[[ RECORDS SUPPLIED, beginning ]]
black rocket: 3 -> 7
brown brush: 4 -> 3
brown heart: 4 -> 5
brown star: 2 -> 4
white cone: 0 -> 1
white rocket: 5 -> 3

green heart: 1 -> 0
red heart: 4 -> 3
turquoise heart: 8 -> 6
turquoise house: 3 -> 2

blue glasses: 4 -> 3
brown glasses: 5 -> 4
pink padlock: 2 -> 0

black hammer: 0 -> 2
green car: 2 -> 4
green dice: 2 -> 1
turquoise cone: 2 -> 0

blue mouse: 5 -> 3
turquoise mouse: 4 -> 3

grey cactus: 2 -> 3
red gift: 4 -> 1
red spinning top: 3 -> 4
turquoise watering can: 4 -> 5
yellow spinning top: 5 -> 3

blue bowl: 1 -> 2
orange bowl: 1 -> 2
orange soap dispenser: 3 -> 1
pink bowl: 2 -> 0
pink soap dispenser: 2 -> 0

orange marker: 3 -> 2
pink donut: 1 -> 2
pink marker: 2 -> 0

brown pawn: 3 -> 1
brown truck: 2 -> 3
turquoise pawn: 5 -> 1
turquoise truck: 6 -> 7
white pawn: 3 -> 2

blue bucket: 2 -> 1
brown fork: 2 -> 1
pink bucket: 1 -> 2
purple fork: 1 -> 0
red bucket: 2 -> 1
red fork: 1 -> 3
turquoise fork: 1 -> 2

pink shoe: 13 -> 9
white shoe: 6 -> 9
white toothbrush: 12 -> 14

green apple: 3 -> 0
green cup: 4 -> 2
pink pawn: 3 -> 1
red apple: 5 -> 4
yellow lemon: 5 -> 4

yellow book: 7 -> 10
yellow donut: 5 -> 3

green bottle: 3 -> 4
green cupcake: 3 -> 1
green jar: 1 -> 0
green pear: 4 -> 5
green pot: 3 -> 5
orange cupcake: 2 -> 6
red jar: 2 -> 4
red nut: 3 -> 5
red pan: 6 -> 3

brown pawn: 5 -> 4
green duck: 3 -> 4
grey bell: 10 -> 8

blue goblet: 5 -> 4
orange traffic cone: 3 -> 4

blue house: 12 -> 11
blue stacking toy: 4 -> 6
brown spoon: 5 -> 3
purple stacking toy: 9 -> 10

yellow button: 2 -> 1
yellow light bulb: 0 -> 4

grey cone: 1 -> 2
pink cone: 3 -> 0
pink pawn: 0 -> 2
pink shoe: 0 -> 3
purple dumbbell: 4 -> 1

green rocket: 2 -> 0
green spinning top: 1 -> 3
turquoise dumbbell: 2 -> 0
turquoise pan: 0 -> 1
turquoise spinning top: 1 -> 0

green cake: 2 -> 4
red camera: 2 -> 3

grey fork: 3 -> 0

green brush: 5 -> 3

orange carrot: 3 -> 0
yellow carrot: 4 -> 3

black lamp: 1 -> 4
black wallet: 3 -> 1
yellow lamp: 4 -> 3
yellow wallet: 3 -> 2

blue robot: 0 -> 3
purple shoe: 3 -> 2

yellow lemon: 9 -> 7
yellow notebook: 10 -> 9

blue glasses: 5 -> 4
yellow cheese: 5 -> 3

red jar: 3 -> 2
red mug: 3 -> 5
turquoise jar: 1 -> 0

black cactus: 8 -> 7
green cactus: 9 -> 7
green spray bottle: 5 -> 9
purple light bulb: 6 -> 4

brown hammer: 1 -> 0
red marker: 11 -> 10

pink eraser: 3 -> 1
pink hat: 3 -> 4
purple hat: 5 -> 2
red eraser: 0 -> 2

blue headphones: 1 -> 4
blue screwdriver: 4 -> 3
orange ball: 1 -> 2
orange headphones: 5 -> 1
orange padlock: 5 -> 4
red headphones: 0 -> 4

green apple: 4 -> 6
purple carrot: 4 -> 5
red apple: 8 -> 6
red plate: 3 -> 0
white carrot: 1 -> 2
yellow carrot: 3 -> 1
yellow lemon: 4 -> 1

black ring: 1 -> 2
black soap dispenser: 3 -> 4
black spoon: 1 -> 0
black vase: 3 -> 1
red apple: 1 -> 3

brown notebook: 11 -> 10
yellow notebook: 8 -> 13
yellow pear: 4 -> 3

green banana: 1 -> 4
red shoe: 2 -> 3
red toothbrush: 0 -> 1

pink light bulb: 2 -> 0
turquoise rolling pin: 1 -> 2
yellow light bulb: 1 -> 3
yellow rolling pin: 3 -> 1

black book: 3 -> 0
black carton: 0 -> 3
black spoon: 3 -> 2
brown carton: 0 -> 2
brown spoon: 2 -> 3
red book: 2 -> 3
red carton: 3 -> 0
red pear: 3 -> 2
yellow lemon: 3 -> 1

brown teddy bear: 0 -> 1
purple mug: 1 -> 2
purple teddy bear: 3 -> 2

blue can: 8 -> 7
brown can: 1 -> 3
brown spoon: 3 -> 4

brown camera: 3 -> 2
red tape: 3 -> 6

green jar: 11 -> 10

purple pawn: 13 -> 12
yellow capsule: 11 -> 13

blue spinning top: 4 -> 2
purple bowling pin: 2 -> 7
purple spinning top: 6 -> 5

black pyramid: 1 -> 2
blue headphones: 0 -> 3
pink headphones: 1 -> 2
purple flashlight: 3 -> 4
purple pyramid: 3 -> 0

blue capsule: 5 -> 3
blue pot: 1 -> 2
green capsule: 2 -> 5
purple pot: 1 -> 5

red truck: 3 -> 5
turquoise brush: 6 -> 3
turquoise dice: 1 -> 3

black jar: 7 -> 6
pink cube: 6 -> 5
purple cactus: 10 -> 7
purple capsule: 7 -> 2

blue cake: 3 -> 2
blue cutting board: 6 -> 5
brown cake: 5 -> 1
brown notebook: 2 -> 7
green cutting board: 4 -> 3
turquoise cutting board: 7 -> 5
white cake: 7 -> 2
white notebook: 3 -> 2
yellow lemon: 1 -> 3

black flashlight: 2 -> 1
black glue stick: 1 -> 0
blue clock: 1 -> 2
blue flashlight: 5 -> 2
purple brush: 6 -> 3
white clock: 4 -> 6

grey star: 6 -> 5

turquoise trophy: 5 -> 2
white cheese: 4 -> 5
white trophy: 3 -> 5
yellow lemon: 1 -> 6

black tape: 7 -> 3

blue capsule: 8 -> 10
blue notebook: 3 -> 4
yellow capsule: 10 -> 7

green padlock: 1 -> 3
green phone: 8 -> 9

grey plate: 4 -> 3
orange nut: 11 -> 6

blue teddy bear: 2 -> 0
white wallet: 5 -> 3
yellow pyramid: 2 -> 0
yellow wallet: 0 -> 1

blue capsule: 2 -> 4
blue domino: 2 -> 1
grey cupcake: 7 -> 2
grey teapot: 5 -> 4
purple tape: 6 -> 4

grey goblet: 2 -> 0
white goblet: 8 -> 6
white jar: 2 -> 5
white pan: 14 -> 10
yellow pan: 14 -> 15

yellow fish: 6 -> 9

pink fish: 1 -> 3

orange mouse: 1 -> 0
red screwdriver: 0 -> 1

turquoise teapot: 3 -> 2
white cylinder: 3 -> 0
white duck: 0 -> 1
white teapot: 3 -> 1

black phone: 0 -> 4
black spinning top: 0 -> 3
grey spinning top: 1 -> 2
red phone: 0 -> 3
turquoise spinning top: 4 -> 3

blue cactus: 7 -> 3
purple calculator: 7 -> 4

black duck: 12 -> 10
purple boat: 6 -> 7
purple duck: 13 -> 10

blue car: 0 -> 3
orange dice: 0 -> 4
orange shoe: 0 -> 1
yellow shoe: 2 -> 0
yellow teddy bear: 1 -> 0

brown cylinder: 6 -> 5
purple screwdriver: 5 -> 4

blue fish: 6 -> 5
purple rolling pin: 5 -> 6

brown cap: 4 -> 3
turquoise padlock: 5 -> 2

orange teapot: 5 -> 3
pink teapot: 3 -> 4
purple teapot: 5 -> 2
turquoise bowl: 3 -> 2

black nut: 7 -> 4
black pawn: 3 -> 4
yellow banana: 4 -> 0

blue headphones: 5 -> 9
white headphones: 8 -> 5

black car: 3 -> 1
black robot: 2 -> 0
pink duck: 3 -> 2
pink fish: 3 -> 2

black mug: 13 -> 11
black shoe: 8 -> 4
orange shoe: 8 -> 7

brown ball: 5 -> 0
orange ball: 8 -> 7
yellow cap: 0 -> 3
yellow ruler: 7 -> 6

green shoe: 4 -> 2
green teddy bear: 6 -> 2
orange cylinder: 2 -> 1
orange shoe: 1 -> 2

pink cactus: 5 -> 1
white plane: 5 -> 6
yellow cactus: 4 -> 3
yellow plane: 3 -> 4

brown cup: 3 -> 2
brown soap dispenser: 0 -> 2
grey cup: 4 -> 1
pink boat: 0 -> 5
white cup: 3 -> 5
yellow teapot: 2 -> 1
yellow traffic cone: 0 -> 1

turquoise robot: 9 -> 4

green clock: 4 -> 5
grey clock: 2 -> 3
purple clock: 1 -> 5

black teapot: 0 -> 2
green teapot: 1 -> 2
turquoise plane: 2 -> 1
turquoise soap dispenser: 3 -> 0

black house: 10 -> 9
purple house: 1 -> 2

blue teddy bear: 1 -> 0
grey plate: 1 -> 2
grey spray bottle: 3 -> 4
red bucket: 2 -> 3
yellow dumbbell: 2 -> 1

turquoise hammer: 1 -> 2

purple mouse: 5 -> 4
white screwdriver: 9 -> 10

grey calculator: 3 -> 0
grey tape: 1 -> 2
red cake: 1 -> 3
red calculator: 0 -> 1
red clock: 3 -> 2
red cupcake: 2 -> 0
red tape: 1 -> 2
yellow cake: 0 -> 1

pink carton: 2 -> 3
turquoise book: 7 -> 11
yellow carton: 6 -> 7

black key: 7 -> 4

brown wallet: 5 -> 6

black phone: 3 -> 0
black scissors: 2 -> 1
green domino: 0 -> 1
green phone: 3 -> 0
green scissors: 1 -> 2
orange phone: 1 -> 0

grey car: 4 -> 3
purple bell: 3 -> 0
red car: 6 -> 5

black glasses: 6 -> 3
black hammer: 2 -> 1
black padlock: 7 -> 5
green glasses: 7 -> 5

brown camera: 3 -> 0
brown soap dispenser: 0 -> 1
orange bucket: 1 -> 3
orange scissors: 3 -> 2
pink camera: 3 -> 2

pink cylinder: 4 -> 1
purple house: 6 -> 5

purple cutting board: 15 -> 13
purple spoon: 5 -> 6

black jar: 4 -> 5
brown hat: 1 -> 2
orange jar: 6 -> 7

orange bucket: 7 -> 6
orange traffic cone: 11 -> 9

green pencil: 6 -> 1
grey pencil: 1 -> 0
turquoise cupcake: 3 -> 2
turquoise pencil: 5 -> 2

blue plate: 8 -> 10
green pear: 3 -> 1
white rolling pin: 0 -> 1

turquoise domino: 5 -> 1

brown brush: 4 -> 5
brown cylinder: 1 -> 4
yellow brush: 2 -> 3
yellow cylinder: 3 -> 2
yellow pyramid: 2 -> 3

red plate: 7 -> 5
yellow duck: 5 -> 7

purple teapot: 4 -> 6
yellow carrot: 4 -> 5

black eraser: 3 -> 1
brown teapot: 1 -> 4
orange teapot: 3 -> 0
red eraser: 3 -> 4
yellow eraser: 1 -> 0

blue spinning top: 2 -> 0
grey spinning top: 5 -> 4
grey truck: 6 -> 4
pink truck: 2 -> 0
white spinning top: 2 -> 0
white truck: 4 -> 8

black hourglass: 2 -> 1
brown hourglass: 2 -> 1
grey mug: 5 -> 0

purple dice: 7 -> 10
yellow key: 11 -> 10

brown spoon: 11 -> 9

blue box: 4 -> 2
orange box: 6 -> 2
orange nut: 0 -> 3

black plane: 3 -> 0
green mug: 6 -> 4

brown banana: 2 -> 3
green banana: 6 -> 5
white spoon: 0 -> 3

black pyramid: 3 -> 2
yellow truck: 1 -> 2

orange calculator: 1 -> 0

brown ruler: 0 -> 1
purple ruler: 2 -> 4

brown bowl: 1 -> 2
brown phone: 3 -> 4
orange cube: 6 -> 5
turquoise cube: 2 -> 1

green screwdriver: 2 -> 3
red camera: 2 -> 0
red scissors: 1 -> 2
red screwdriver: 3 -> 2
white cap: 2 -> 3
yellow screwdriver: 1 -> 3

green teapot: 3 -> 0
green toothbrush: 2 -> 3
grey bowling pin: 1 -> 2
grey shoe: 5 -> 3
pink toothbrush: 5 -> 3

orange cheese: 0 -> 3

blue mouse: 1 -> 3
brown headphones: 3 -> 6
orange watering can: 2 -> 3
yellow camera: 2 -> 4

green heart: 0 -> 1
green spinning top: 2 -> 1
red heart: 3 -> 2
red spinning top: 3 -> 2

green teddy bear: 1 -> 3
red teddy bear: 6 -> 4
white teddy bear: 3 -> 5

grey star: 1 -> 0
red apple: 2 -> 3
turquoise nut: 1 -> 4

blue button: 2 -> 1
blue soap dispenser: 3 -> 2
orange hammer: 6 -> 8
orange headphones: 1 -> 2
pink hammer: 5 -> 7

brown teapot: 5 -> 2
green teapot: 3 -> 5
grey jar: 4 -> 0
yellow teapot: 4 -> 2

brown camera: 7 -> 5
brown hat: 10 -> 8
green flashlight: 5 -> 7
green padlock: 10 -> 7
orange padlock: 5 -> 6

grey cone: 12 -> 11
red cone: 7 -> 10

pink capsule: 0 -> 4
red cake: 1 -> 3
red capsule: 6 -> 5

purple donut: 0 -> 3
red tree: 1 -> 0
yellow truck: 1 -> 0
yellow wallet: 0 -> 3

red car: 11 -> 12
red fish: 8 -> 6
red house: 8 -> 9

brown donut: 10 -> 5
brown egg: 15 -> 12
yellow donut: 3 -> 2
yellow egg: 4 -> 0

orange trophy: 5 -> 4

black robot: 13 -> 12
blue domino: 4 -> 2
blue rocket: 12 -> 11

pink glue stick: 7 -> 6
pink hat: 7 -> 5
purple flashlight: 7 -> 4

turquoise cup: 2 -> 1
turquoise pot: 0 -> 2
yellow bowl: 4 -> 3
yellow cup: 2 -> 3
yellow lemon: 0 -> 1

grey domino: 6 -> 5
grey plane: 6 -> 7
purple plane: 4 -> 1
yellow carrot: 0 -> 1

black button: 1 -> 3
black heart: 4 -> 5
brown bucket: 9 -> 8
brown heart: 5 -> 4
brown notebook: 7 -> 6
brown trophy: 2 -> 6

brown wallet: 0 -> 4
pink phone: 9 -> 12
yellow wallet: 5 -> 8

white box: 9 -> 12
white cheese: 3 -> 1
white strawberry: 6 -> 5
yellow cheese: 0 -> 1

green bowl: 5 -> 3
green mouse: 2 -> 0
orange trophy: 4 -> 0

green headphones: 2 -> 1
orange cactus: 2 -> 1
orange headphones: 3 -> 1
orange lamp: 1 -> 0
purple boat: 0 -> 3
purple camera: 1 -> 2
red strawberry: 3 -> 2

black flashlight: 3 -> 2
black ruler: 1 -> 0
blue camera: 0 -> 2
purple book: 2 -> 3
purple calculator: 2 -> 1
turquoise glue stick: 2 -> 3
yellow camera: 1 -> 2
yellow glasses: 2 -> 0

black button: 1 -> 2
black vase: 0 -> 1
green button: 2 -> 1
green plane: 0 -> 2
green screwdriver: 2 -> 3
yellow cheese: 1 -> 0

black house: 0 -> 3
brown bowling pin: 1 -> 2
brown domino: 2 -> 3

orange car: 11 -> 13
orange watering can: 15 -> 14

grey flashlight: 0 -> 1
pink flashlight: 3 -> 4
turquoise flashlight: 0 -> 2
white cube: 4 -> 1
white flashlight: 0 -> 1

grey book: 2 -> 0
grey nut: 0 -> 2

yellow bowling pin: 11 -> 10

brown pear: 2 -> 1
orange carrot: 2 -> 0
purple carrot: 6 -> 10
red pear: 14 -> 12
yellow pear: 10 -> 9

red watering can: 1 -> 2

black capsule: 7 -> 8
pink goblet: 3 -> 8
[[ RECORDS SUPPLIED, end ]]
TASK = From the data above, output exactly the lines between the one containing "green mug: 6 -> 4" and the one containing "green teapot: 3 -> 0", counting both of them.

WRITTEN ANSWER =
green mug: 6 -> 4

brown banana: 2 -> 3
green banana: 6 -> 5
white spoon: 0 -> 3

black pyramid: 3 -> 2
yellow truck: 1 -> 2

orange calculator: 1 -> 0

brown ruler: 0 -> 1
purple ruler: 2 -> 4

brown bowl: 1 -> 2
brown phone: 3 -> 4
orange cube: 6 -> 5
turquoise cube: 2 -> 1

green screwdriver: 2 -> 3
red camera: 2 -> 0
red scissors: 1 -> 2
red screwdriver: 3 -> 2
white cap: 2 -> 3
yellow screwdriver: 1 -> 3

green teapot: 3 -> 0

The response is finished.